Work task – The job is to output each record exactly as it stands, pictures excluded.

Data –
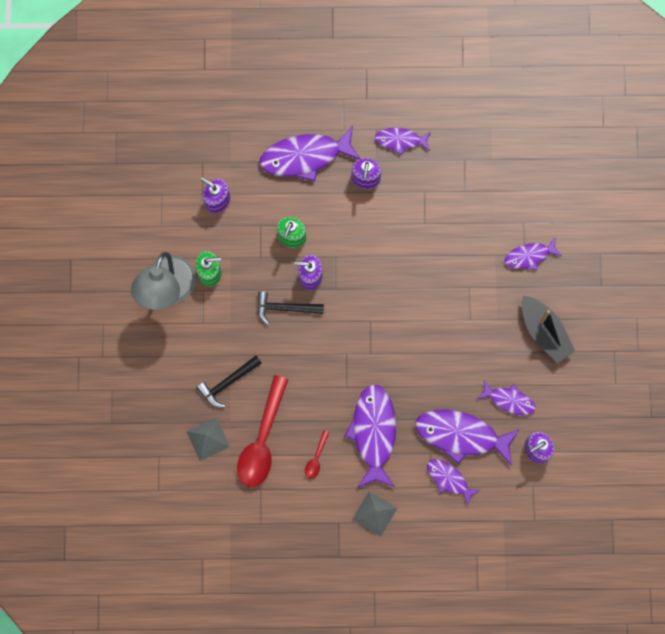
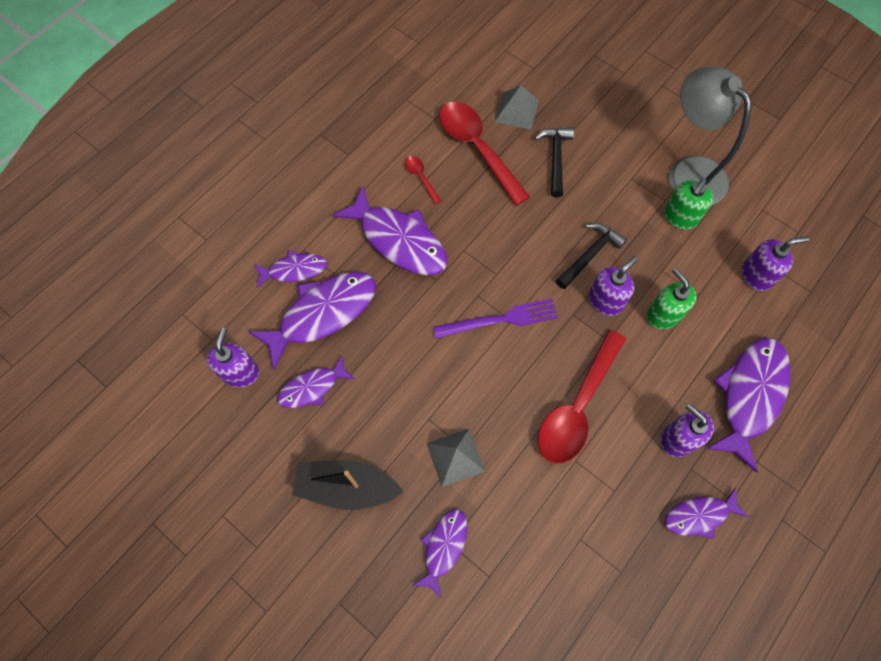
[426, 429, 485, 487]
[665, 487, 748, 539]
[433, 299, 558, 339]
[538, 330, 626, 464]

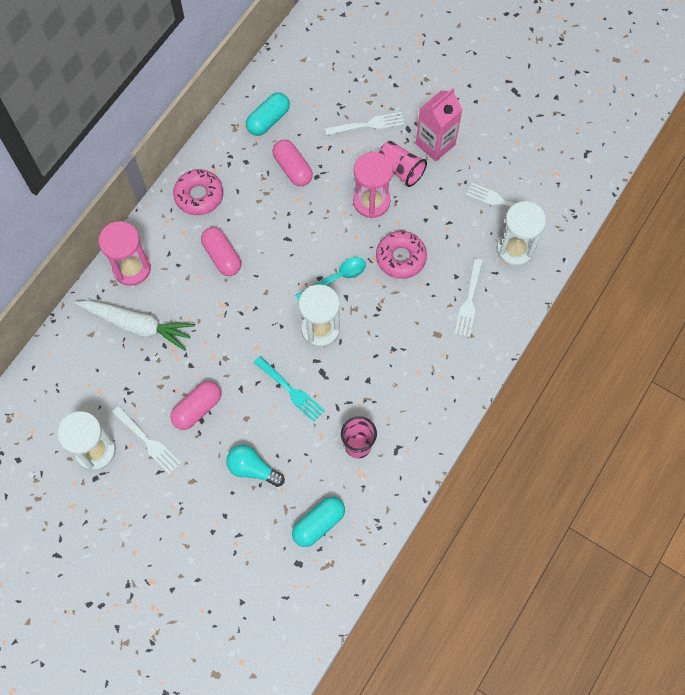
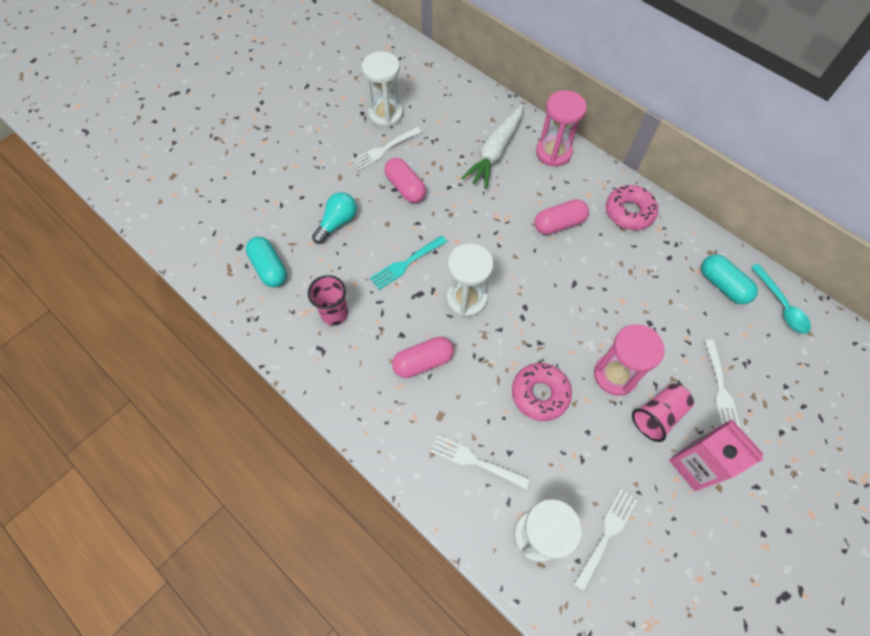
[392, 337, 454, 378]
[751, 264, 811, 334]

Response for this exercise –
[426, 429, 485, 487]
[665, 487, 748, 539]
[433, 299, 558, 339]
[538, 330, 626, 464]

[392, 337, 454, 378]
[751, 264, 811, 334]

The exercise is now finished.